-- MATERIAL FOR THE TASK follows --
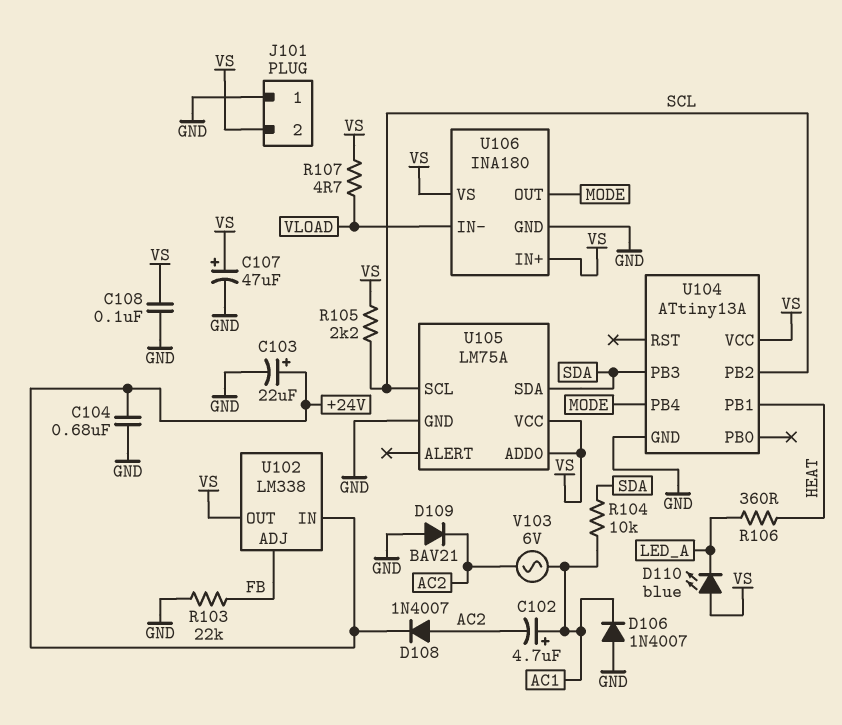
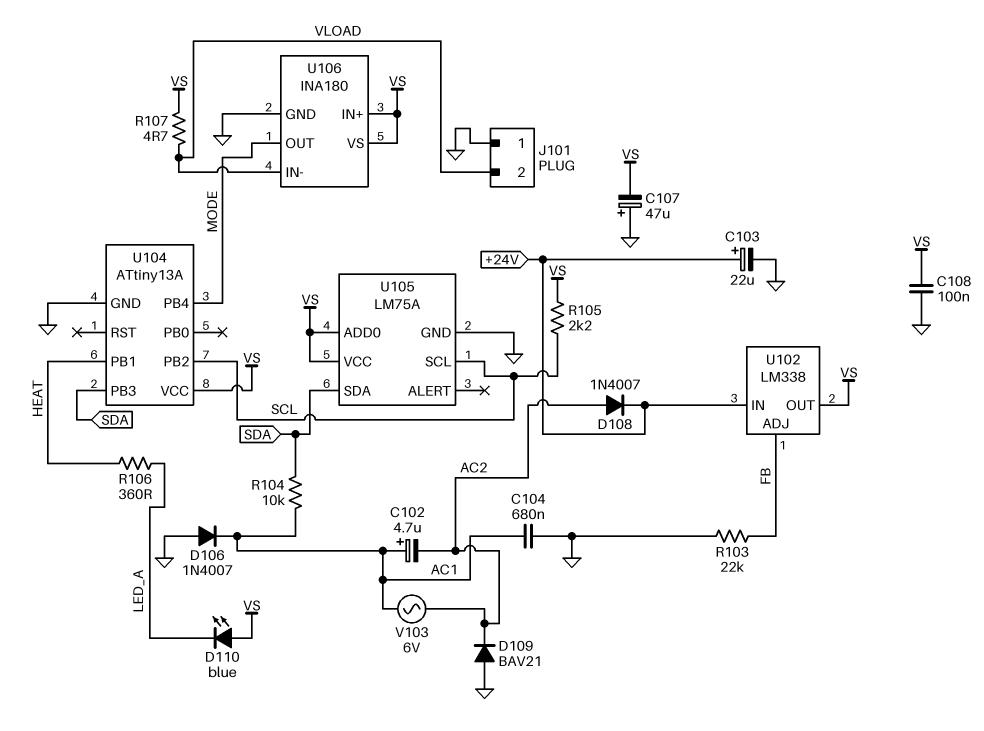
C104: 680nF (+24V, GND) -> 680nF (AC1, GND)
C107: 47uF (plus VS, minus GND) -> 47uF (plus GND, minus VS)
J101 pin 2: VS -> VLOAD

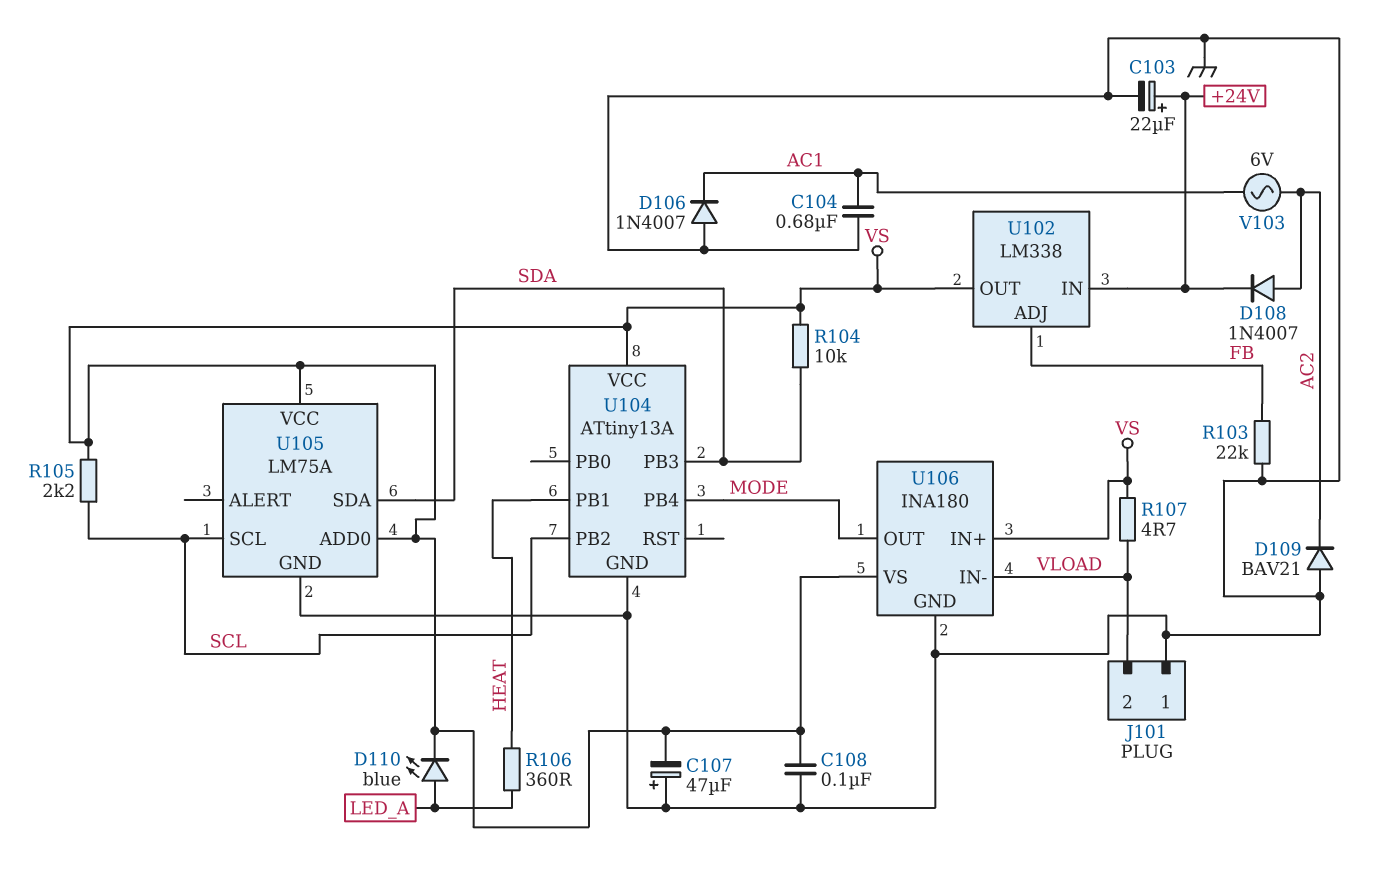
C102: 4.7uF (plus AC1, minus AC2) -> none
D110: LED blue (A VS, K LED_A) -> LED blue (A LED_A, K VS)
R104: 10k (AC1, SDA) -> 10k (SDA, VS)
-- MATERIAL FOR THE TASK concluded --
▶ [ACTIVITY] All the lines above are to be given again exactly as they read, with the pictures removed.

▶ [ANSWER TO THE EXERCISE]
C104: 680nF (+24V, GND) -> 680nF (AC1, GND)
C107: 47uF (plus VS, minus GND) -> 47uF (plus GND, minus VS)
J101 pin 2: VS -> VLOAD

C102: 4.7uF (plus AC1, minus AC2) -> none
D110: LED blue (A VS, K LED_A) -> LED blue (A LED_A, K VS)
R104: 10k (AC1, SDA) -> 10k (SDA, VS)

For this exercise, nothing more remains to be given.